* [Brief]
Which lines of the entries hold the string "calculator"? Copy each one.

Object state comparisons
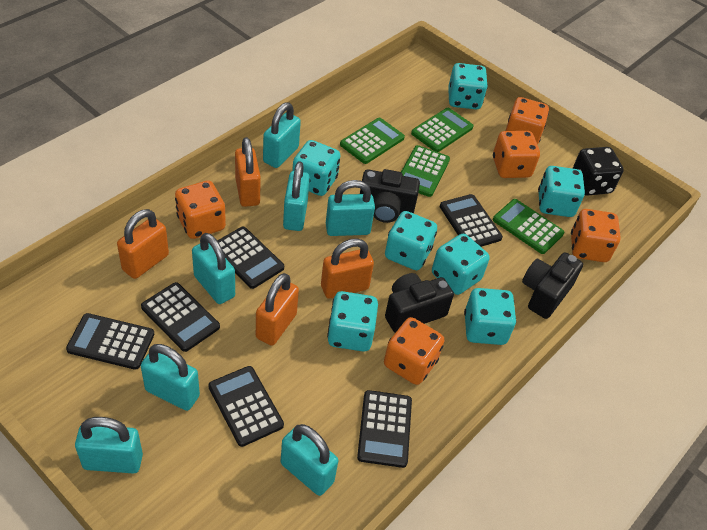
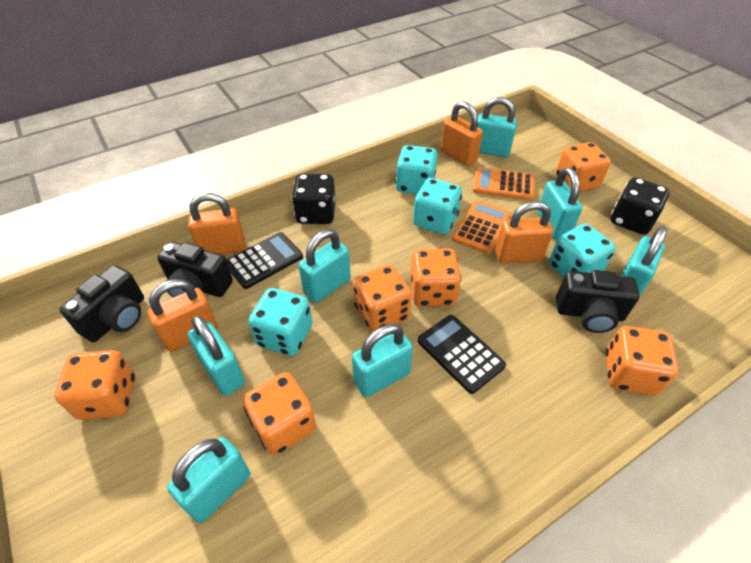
black calculator: 6 -> 2
black dice: 1 -> 2
green calculator: 4 -> 0
orange calculator: 0 -> 2
orange dice: 5 -> 6
turquoise dice: 7 -> 4

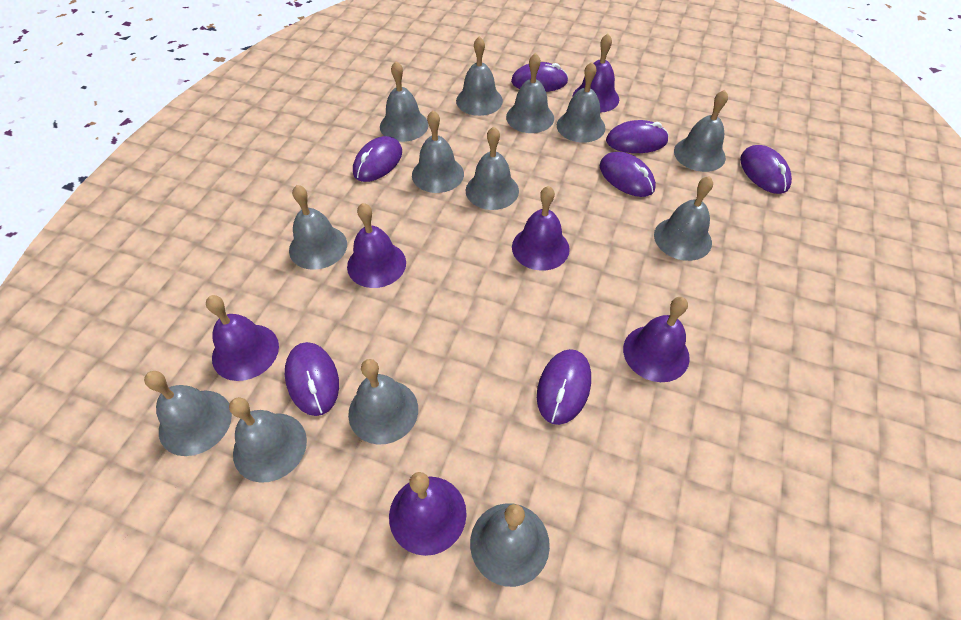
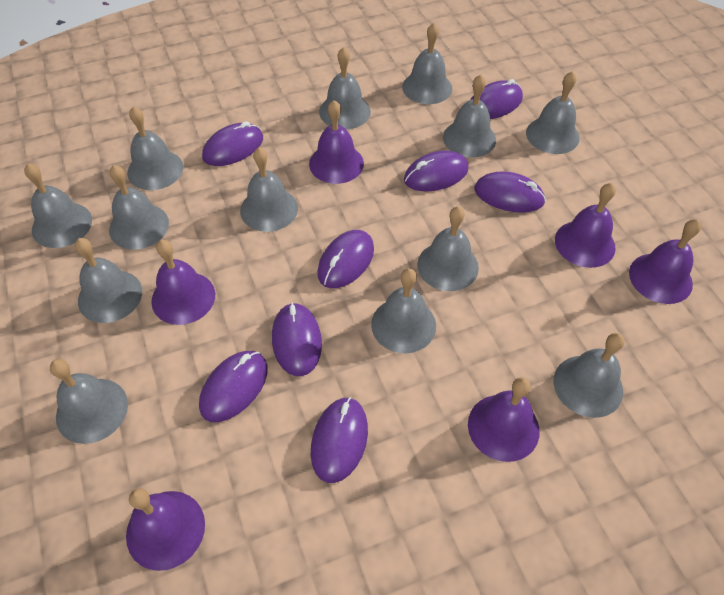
purple mouse: 7 -> 8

* [Finished exercise]
black calculator: 6 -> 2
green calculator: 4 -> 0
orange calculator: 0 -> 2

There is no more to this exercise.